— Task to carry out —
All pictures are to be dropped, and everything else in the data duplicated exactly.

— Dataset section —
= Beginning of Section =

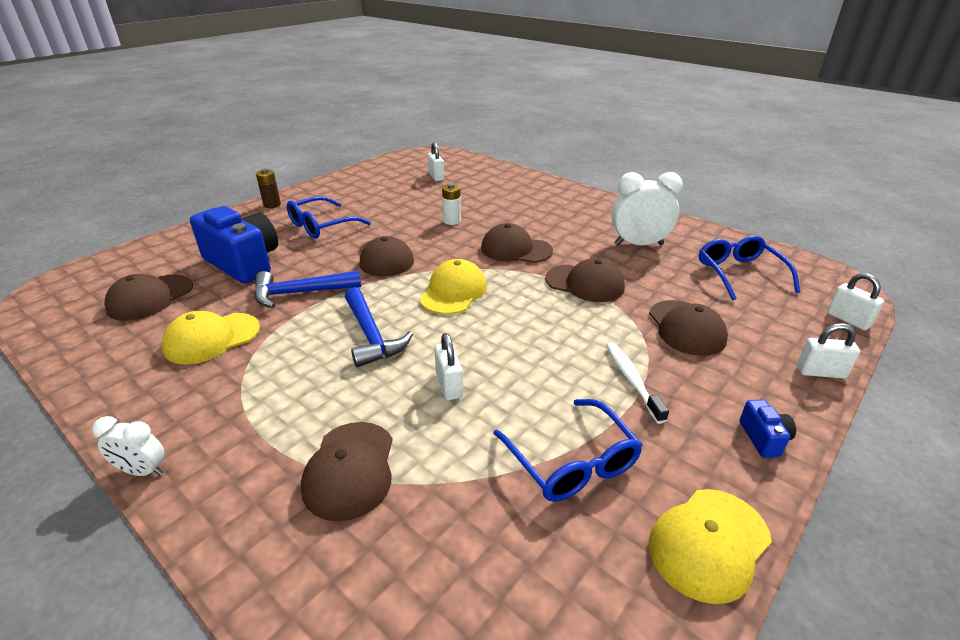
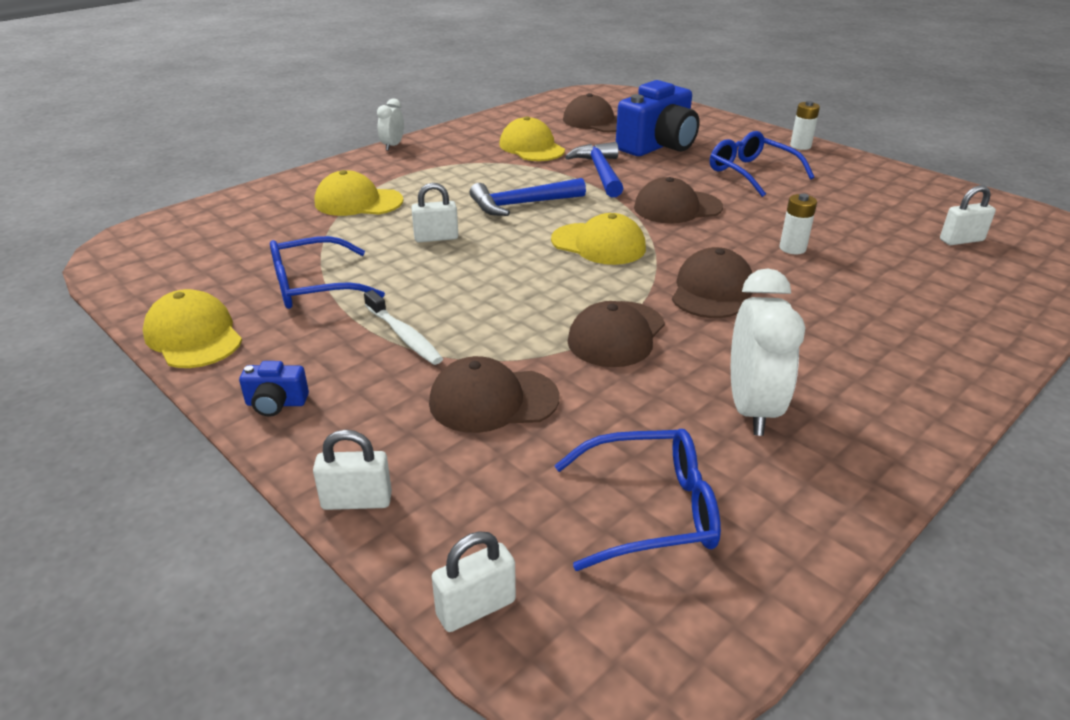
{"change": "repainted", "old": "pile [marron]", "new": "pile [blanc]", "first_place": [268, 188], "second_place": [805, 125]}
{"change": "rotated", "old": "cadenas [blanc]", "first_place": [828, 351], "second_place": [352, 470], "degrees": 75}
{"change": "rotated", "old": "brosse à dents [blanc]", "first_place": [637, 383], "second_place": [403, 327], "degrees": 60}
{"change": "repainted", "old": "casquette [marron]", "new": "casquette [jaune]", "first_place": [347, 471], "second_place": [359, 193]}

= End of Section =

— Output of the exercise —
{"change": "repainted", "old": "pile [marron]", "new": "pile [blanc]", "first_place": [268, 188], "second_place": [805, 125]}
{"change": "rotated", "old": "cadenas [blanc]", "first_place": [828, 351], "second_place": [352, 470], "degrees": 75}
{"change": "rotated", "old": "brosse à dents [blanc]", "first_place": [637, 383], "second_place": [403, 327], "degrees": 60}
{"change": "repainted", "old": "casquette [marron]", "new": "casquette [jaune]", "first_place": [347, 471], "second_place": [359, 193]}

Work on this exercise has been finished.